SET EXERCISE —
Which of the lines below contain the word "order"? Filter them out and copy each one in full.

DATA FOR PROCESSING —
────────────────────────────────────────

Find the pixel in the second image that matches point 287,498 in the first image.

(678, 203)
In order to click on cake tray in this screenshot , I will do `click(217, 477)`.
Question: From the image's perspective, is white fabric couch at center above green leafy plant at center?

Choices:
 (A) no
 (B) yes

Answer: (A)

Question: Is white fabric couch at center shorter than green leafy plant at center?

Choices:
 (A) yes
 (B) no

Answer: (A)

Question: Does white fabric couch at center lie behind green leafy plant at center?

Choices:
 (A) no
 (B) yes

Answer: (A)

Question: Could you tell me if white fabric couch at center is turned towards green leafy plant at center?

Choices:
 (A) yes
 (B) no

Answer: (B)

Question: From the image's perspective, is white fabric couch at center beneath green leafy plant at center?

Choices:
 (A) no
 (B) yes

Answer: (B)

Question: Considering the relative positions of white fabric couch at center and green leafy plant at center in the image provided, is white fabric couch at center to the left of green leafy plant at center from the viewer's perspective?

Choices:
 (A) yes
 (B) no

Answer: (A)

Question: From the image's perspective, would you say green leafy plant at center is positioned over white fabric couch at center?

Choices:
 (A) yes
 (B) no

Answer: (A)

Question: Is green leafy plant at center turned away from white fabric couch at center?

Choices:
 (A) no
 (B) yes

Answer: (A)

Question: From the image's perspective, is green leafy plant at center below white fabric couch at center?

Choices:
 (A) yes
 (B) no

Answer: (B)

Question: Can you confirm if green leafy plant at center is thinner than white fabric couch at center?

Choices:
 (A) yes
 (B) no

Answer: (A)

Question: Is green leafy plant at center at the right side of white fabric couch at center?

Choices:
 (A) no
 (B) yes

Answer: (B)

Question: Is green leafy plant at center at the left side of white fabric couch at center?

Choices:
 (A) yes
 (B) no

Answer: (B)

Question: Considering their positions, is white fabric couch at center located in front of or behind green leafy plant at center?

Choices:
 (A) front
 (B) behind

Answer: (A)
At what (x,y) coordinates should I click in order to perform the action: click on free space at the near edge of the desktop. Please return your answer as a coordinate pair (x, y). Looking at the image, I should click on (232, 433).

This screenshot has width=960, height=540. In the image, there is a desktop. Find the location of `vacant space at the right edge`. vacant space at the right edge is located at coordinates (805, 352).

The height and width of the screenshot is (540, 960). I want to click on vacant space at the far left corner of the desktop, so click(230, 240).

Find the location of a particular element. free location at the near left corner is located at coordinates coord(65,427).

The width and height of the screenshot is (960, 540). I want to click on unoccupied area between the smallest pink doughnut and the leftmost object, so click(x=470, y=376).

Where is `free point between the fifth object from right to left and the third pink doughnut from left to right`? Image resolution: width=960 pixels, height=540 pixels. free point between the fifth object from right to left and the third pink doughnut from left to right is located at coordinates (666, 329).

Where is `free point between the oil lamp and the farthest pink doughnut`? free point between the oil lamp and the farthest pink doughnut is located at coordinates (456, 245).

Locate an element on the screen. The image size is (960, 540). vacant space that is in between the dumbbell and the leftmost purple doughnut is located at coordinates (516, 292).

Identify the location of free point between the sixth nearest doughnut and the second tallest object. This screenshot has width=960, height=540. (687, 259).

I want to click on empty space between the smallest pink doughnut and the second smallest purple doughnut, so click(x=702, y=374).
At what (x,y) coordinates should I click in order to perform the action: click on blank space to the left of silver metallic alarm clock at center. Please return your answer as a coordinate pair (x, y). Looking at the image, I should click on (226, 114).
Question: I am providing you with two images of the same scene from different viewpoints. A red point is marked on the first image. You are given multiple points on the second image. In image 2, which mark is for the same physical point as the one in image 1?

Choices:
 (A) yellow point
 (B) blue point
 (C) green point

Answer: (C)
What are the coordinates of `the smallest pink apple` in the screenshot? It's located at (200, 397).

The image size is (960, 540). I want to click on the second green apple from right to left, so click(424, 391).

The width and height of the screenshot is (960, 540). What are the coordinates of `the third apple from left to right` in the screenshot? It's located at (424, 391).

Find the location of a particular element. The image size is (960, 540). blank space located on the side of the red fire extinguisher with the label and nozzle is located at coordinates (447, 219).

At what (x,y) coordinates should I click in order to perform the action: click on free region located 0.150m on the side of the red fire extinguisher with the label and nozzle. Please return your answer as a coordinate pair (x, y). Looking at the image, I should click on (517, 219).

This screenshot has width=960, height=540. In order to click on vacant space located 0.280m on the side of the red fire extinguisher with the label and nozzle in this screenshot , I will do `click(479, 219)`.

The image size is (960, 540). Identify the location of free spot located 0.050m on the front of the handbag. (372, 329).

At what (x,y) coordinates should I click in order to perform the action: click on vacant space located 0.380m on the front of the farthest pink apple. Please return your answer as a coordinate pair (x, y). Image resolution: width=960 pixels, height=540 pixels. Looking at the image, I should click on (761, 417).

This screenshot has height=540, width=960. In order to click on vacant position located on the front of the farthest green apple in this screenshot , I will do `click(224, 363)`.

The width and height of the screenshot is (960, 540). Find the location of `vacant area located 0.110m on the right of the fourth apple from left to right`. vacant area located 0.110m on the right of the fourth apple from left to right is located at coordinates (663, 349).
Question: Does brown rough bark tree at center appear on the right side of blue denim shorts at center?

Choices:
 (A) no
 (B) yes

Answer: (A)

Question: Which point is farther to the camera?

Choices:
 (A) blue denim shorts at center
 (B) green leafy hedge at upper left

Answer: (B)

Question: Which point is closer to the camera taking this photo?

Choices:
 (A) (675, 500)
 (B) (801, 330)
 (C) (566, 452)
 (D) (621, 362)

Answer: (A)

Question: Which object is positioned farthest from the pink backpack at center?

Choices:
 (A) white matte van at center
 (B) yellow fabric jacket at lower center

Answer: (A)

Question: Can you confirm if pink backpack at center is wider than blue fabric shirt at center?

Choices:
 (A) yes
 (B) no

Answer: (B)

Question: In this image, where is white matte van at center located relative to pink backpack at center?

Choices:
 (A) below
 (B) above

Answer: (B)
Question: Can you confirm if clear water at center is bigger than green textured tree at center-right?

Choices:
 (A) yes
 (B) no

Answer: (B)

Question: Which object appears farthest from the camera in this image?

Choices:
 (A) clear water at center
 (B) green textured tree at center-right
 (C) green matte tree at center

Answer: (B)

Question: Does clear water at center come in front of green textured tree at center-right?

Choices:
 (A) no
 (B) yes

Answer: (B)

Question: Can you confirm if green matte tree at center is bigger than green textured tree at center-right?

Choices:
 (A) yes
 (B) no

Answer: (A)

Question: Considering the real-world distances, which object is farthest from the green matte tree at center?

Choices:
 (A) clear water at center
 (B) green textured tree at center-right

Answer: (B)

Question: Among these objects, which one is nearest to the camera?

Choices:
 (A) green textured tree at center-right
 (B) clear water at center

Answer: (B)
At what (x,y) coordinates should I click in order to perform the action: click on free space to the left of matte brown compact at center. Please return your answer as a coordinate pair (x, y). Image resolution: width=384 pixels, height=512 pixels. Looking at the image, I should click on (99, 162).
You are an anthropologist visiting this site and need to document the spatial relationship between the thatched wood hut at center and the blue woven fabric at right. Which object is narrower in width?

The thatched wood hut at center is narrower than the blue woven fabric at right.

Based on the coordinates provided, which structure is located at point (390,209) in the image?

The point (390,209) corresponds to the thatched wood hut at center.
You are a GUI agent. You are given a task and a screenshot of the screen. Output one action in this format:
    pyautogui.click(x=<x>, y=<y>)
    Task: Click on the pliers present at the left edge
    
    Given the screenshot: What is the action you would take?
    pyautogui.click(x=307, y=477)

────────────────────────────────────────

THE OUTPUT —
In order to click on cake tray in this screenshot , I will do `click(217, 477)`.
At what (x,y) coordinates should I click in order to perform the action: click on free space at the near edge of the desktop. Please return your answer as a coordinate pair (x, y). Looking at the image, I should click on (232, 433).
At what (x,y) coordinates should I click in order to perform the action: click on blank space to the left of silver metallic alarm clock at center. Please return your answer as a coordinate pair (x, y). Looking at the image, I should click on (226, 114).
At what (x,y) coordinates should I click in order to perform the action: click on free region located 0.150m on the side of the red fire extinguisher with the label and nozzle. Please return your answer as a coordinate pair (x, y). Looking at the image, I should click on (517, 219).
This screenshot has width=960, height=540. In order to click on vacant space located 0.280m on the side of the red fire extinguisher with the label and nozzle in this screenshot , I will do `click(479, 219)`.
At what (x,y) coordinates should I click in order to perform the action: click on vacant space located 0.380m on the front of the farthest pink apple. Please return your answer as a coordinate pair (x, y). Image resolution: width=960 pixels, height=540 pixels. Looking at the image, I should click on (761, 417).
This screenshot has height=540, width=960. In order to click on vacant position located on the front of the farthest green apple in this screenshot , I will do `click(224, 363)`.
At what (x,y) coordinates should I click in order to perform the action: click on free space to the left of matte brown compact at center. Please return your answer as a coordinate pair (x, y). Image resolution: width=384 pixels, height=512 pixels. Looking at the image, I should click on (99, 162).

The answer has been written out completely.